Colored object listings

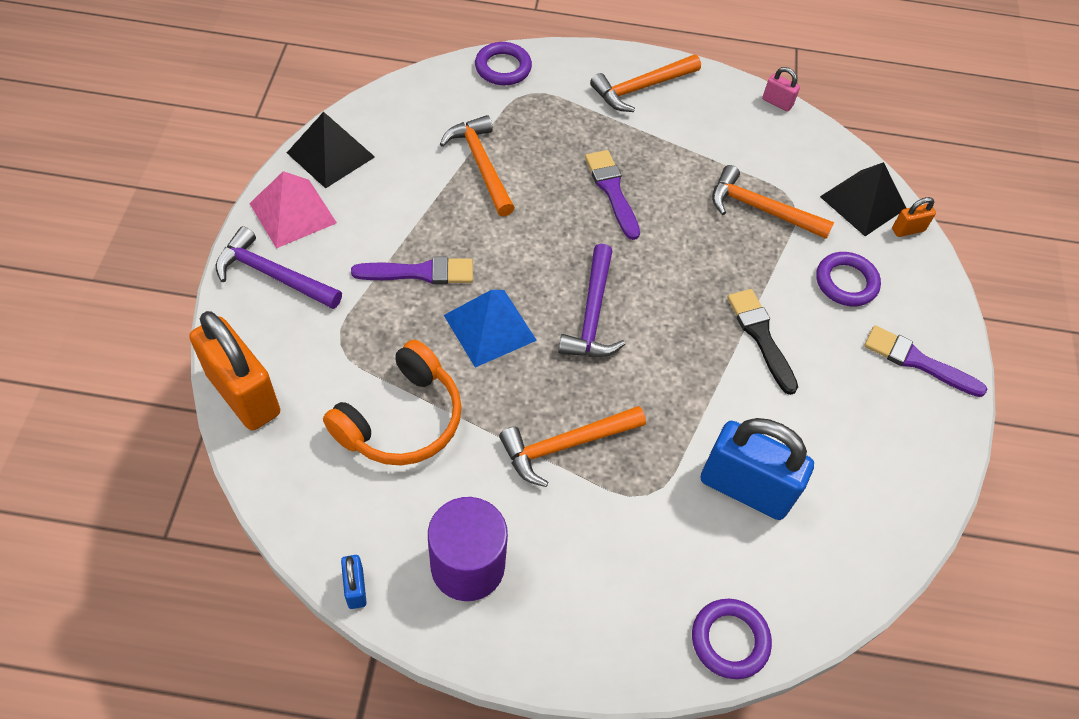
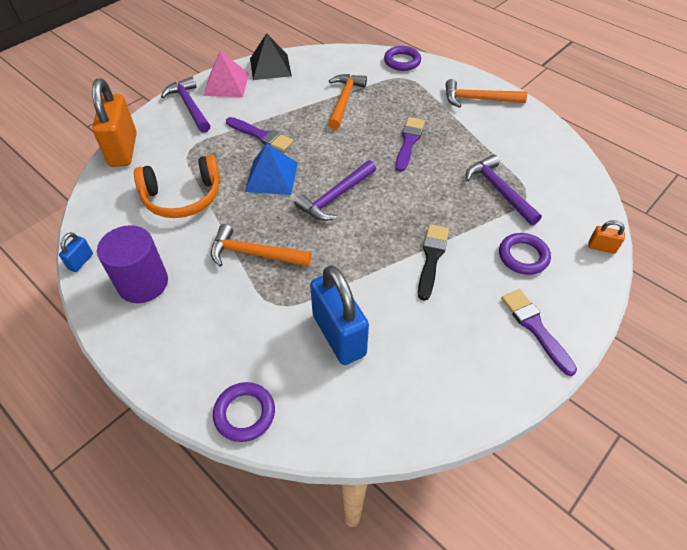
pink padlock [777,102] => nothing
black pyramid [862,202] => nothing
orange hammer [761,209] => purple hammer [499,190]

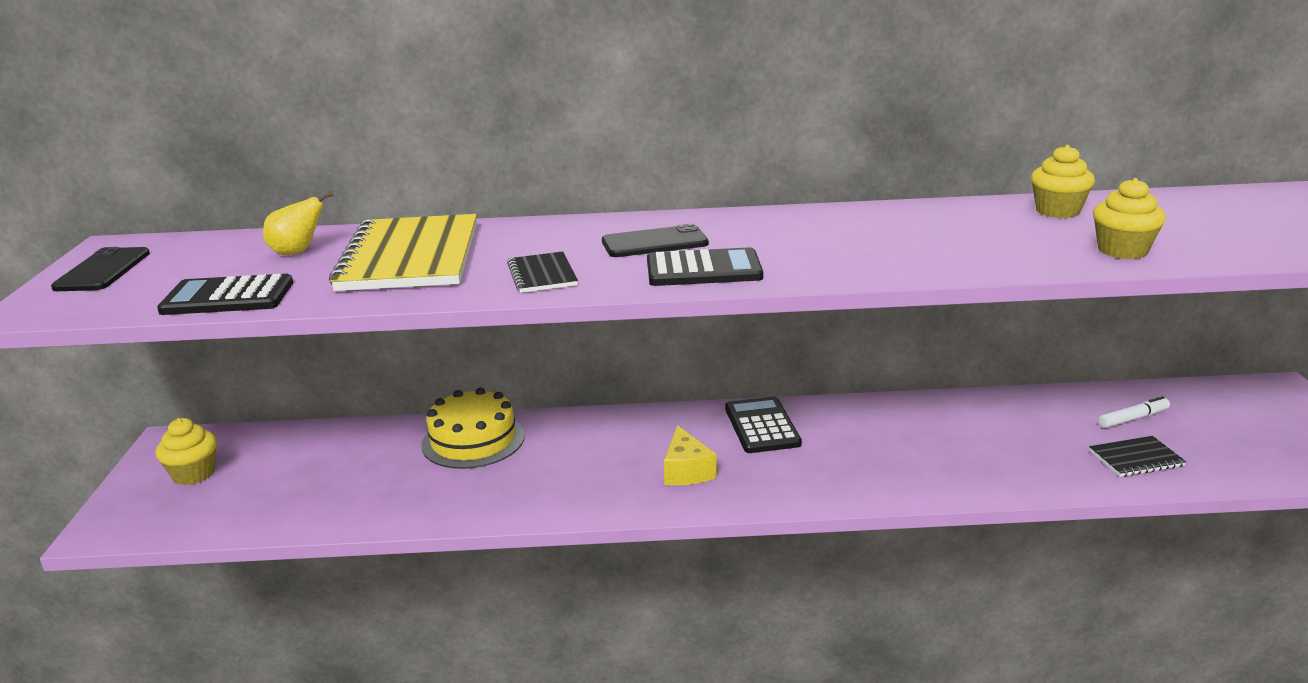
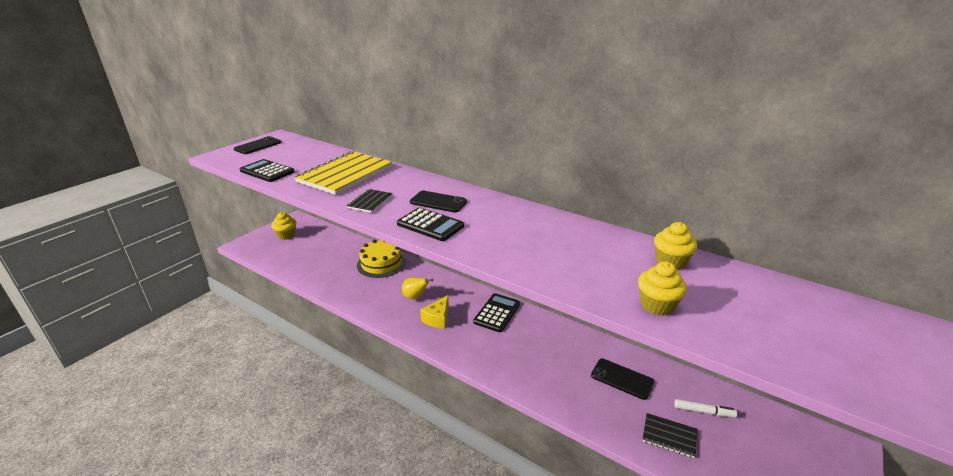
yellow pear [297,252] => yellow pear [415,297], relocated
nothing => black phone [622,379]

*WHAT THE TASK ASKS*:
Among the records, find the lines that contain "nothing" and copy each of them.

*RESPONSE TO THE TASK*:
pink padlock [777,102] => nothing
black pyramid [862,202] => nothing
nothing => black phone [622,379]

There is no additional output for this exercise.